- [WHAT YOU WILL DO] Each record below should be returned word for word, with no pictures included.

- [PROVIDED DATA]

BEGIN

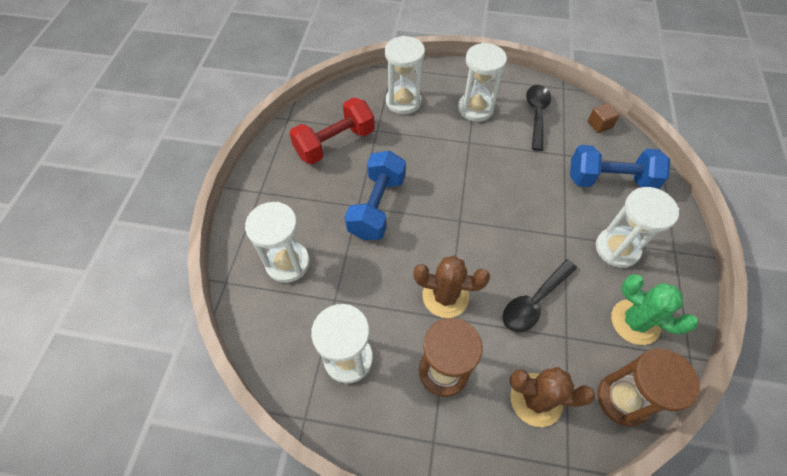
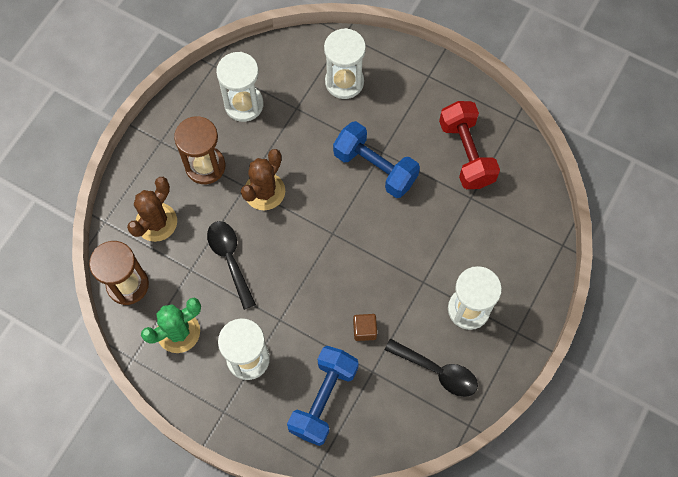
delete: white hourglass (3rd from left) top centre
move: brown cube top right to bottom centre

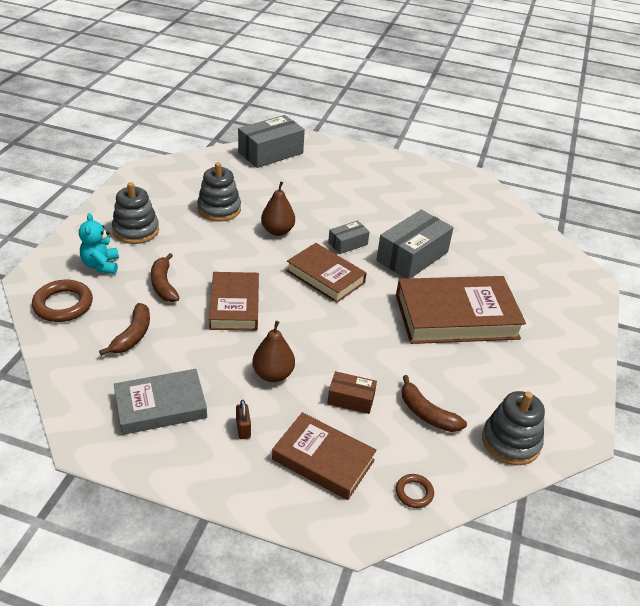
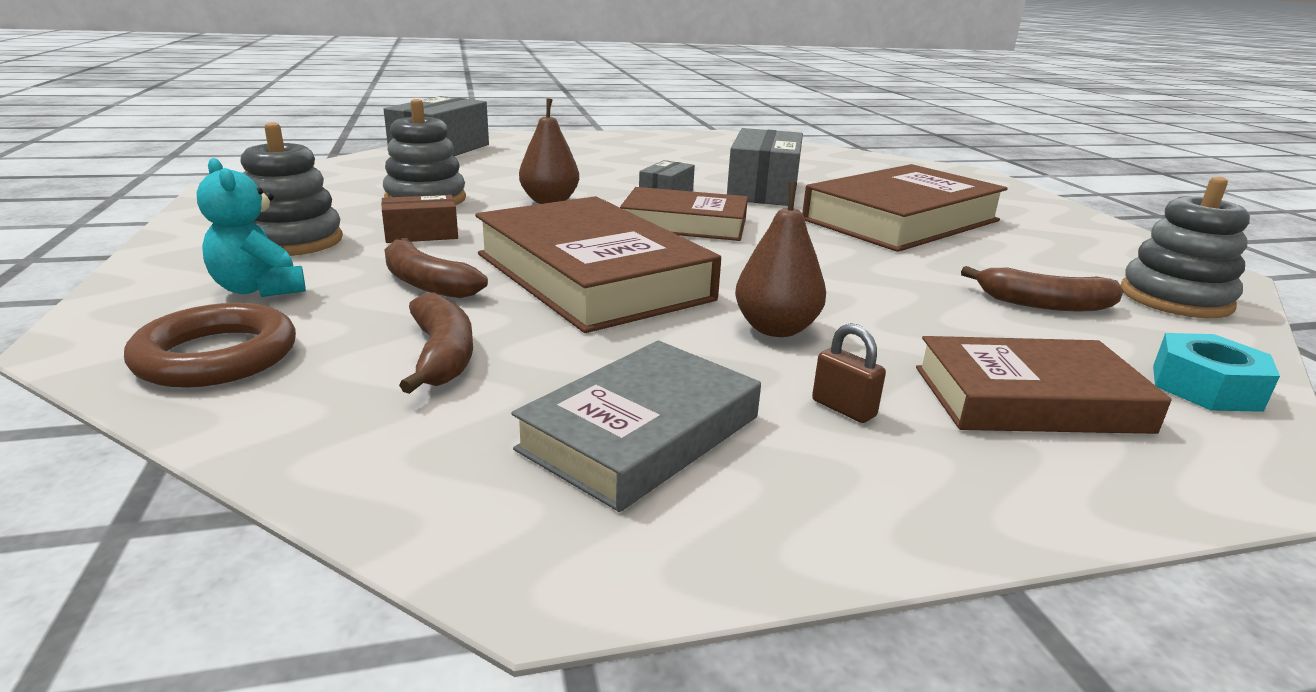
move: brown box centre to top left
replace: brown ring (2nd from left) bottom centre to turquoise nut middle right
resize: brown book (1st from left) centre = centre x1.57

END

- [ANSWER]
delete: white hourglass (3rd from left) top centre
move: brown cube top right to bottom centre

move: brown box centre to top left
replace: brown ring (2nd from left) bottom centre to turquoise nut middle right
resize: brown book (1st from left) centre = centre x1.57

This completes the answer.